(A run of records)
********************

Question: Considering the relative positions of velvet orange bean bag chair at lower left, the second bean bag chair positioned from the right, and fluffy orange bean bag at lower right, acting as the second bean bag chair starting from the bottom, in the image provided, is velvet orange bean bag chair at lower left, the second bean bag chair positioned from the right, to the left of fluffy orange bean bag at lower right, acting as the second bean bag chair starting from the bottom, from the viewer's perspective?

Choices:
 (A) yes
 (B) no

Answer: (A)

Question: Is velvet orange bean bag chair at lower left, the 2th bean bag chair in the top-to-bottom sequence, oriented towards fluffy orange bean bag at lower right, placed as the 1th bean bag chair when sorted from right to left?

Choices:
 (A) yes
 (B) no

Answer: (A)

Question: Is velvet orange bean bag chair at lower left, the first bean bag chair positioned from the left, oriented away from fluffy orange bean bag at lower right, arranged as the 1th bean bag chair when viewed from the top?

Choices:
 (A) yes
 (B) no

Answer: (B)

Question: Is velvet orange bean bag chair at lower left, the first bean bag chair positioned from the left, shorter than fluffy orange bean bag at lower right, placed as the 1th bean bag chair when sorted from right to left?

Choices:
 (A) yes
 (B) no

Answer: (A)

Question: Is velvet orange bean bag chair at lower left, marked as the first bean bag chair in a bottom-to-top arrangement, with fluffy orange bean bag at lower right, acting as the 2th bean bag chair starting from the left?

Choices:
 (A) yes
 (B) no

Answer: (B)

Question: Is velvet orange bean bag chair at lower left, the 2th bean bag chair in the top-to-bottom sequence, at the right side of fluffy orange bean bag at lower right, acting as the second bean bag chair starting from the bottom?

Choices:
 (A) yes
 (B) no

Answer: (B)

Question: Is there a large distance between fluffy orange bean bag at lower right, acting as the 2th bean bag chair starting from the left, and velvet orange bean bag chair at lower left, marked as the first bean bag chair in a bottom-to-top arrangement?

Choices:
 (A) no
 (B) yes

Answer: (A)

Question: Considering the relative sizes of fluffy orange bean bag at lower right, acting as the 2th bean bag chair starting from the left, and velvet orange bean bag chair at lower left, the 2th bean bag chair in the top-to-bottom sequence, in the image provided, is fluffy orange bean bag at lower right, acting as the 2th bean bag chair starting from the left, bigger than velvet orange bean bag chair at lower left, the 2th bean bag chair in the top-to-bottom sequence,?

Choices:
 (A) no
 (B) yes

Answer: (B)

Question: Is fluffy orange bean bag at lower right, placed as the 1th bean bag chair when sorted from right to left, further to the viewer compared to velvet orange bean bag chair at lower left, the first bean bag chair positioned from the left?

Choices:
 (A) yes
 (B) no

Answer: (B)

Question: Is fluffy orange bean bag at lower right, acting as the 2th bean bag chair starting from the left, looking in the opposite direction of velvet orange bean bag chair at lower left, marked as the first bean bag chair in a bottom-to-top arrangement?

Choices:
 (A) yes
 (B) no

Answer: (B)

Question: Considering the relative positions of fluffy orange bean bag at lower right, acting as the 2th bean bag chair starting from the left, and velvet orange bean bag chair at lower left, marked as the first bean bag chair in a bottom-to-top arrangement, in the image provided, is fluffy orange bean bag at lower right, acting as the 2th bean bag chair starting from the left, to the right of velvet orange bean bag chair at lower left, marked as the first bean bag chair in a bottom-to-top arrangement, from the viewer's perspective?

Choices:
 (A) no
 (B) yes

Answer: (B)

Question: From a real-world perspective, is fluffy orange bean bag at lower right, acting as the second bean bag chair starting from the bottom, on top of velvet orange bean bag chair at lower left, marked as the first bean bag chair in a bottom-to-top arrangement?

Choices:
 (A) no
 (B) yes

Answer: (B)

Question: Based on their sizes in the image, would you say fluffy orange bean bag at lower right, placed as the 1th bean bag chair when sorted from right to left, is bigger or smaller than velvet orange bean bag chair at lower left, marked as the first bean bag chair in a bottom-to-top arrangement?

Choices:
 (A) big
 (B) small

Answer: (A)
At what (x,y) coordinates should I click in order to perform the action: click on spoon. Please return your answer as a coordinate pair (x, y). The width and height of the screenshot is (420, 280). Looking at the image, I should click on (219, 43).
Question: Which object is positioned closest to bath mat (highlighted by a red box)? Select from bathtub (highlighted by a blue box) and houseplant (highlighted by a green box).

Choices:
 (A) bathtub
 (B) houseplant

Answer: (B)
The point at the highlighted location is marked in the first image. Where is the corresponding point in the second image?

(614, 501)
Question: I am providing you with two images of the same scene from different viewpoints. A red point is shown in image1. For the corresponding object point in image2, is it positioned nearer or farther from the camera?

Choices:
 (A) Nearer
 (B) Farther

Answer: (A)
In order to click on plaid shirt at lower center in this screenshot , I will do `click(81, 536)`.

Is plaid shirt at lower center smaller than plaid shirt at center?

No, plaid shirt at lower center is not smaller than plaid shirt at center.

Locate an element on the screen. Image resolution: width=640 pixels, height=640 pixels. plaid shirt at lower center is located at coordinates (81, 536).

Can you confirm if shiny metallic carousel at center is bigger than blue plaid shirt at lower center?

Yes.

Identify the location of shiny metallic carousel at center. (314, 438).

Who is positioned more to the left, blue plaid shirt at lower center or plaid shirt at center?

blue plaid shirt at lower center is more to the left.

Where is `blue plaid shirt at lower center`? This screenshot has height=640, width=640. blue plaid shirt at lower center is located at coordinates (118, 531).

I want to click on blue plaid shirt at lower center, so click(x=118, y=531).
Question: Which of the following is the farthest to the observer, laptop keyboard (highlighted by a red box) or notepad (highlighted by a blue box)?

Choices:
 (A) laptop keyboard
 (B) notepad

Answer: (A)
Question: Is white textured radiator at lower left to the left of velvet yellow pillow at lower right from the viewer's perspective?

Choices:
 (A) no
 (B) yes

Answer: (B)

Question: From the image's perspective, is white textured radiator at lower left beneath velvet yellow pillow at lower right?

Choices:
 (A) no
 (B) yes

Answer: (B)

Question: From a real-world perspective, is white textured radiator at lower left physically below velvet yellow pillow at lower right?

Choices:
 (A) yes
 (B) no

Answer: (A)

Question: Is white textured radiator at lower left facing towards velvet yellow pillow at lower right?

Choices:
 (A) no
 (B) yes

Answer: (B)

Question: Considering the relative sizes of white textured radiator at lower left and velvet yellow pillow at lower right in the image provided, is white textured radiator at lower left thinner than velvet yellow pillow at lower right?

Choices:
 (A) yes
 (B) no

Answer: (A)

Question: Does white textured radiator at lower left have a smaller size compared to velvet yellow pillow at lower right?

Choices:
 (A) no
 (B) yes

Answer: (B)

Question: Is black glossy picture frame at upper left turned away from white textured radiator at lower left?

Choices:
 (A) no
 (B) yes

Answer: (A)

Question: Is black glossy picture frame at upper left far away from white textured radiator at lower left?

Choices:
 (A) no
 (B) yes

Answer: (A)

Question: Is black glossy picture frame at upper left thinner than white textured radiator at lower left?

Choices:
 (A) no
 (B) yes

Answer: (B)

********************

Brief: Reproduce every one of the records above, word for word and without any change.

Correct response:
Question: Considering the relative positions of velvet orange bean bag chair at lower left, the second bean bag chair positioned from the right, and fluffy orange bean bag at lower right, acting as the second bean bag chair starting from the bottom, in the image provided, is velvet orange bean bag chair at lower left, the second bean bag chair positioned from the right, to the left of fluffy orange bean bag at lower right, acting as the second bean bag chair starting from the bottom, from the viewer's perspective?

Choices:
 (A) yes
 (B) no

Answer: (A)

Question: Is velvet orange bean bag chair at lower left, the 2th bean bag chair in the top-to-bottom sequence, oriented towards fluffy orange bean bag at lower right, placed as the 1th bean bag chair when sorted from right to left?

Choices:
 (A) yes
 (B) no

Answer: (A)

Question: Is velvet orange bean bag chair at lower left, the first bean bag chair positioned from the left, oriented away from fluffy orange bean bag at lower right, arranged as the 1th bean bag chair when viewed from the top?

Choices:
 (A) yes
 (B) no

Answer: (B)

Question: Is velvet orange bean bag chair at lower left, the first bean bag chair positioned from the left, shorter than fluffy orange bean bag at lower right, placed as the 1th bean bag chair when sorted from right to left?

Choices:
 (A) yes
 (B) no

Answer: (A)

Question: Is velvet orange bean bag chair at lower left, marked as the first bean bag chair in a bottom-to-top arrangement, with fluffy orange bean bag at lower right, acting as the 2th bean bag chair starting from the left?

Choices:
 (A) yes
 (B) no

Answer: (B)

Question: Is velvet orange bean bag chair at lower left, the 2th bean bag chair in the top-to-bottom sequence, at the right side of fluffy orange bean bag at lower right, acting as the second bean bag chair starting from the bottom?

Choices:
 (A) yes
 (B) no

Answer: (B)

Question: Is there a large distance between fluffy orange bean bag at lower right, acting as the 2th bean bag chair starting from the left, and velvet orange bean bag chair at lower left, marked as the first bean bag chair in a bottom-to-top arrangement?

Choices:
 (A) no
 (B) yes

Answer: (A)

Question: Considering the relative sizes of fluffy orange bean bag at lower right, acting as the 2th bean bag chair starting from the left, and velvet orange bean bag chair at lower left, the 2th bean bag chair in the top-to-bottom sequence, in the image provided, is fluffy orange bean bag at lower right, acting as the 2th bean bag chair starting from the left, bigger than velvet orange bean bag chair at lower left, the 2th bean bag chair in the top-to-bottom sequence,?

Choices:
 (A) no
 (B) yes

Answer: (B)

Question: Is fluffy orange bean bag at lower right, placed as the 1th bean bag chair when sorted from right to left, further to the viewer compared to velvet orange bean bag chair at lower left, the first bean bag chair positioned from the left?

Choices:
 (A) yes
 (B) no

Answer: (B)

Question: Is fluffy orange bean bag at lower right, acting as the 2th bean bag chair starting from the left, looking in the opposite direction of velvet orange bean bag chair at lower left, marked as the first bean bag chair in a bottom-to-top arrangement?

Choices:
 (A) yes
 (B) no

Answer: (B)

Question: Considering the relative positions of fluffy orange bean bag at lower right, acting as the 2th bean bag chair starting from the left, and velvet orange bean bag chair at lower left, marked as the first bean bag chair in a bottom-to-top arrangement, in the image provided, is fluffy orange bean bag at lower right, acting as the 2th bean bag chair starting from the left, to the right of velvet orange bean bag chair at lower left, marked as the first bean bag chair in a bottom-to-top arrangement, from the viewer's perspective?

Choices:
 (A) no
 (B) yes

Answer: (B)

Question: From a real-world perspective, is fluffy orange bean bag at lower right, acting as the second bean bag chair starting from the bottom, on top of velvet orange bean bag chair at lower left, marked as the first bean bag chair in a bottom-to-top arrangement?

Choices:
 (A) no
 (B) yes

Answer: (B)

Question: Based on their sizes in the image, would you say fluffy orange bean bag at lower right, placed as the 1th bean bag chair when sorted from right to left, is bigger or smaller than velvet orange bean bag chair at lower left, marked as the first bean bag chair in a bottom-to-top arrangement?

Choices:
 (A) big
 (B) small

Answer: (A)
At what (x,y) coordinates should I click in order to perform the action: click on spoon. Please return your answer as a coordinate pair (x, y). The width and height of the screenshot is (420, 280). Looking at the image, I should click on (219, 43).
Question: Which object is positioned closest to bath mat (highlighted by a red box)? Select from bathtub (highlighted by a blue box) and houseplant (highlighted by a green box).

Choices:
 (A) bathtub
 (B) houseplant

Answer: (B)
The point at the highlighted location is marked in the first image. Where is the corresponding point in the second image?

(614, 501)
Question: I am providing you with two images of the same scene from different viewpoints. A red point is shown in image1. For the corresponding object point in image2, is it positioned nearer or farther from the camera?

Choices:
 (A) Nearer
 (B) Farther

Answer: (A)
In order to click on plaid shirt at lower center in this screenshot , I will do `click(81, 536)`.

Is plaid shirt at lower center smaller than plaid shirt at center?

No, plaid shirt at lower center is not smaller than plaid shirt at center.

Locate an element on the screen. Image resolution: width=640 pixels, height=640 pixels. plaid shirt at lower center is located at coordinates (81, 536).

Can you confirm if shiny metallic carousel at center is bigger than blue plaid shirt at lower center?

Yes.

Identify the location of shiny metallic carousel at center. (314, 438).

Who is positioned more to the left, blue plaid shirt at lower center or plaid shirt at center?

blue plaid shirt at lower center is more to the left.

Where is `blue plaid shirt at lower center`? This screenshot has height=640, width=640. blue plaid shirt at lower center is located at coordinates (118, 531).

I want to click on blue plaid shirt at lower center, so click(x=118, y=531).
Question: Which of the following is the farthest to the observer, laptop keyboard (highlighted by a red box) or notepad (highlighted by a blue box)?

Choices:
 (A) laptop keyboard
 (B) notepad

Answer: (A)
Question: Is white textured radiator at lower left to the left of velvet yellow pillow at lower right from the viewer's perspective?

Choices:
 (A) no
 (B) yes

Answer: (B)

Question: From the image's perspective, is white textured radiator at lower left beneath velvet yellow pillow at lower right?

Choices:
 (A) no
 (B) yes

Answer: (B)

Question: From a real-world perspective, is white textured radiator at lower left physically below velvet yellow pillow at lower right?

Choices:
 (A) yes
 (B) no

Answer: (A)

Question: Is white textured radiator at lower left facing towards velvet yellow pillow at lower right?

Choices:
 (A) no
 (B) yes

Answer: (B)

Question: Considering the relative sizes of white textured radiator at lower left and velvet yellow pillow at lower right in the image provided, is white textured radiator at lower left thinner than velvet yellow pillow at lower right?

Choices:
 (A) yes
 (B) no

Answer: (A)

Question: Does white textured radiator at lower left have a smaller size compared to velvet yellow pillow at lower right?

Choices:
 (A) no
 (B) yes

Answer: (B)

Question: Is black glossy picture frame at upper left turned away from white textured radiator at lower left?

Choices:
 (A) no
 (B) yes

Answer: (A)

Question: Is black glossy picture frame at upper left far away from white textured radiator at lower left?

Choices:
 (A) no
 (B) yes

Answer: (A)

Question: Is black glossy picture frame at upper left thinner than white textured radiator at lower left?

Choices:
 (A) no
 (B) yes

Answer: (B)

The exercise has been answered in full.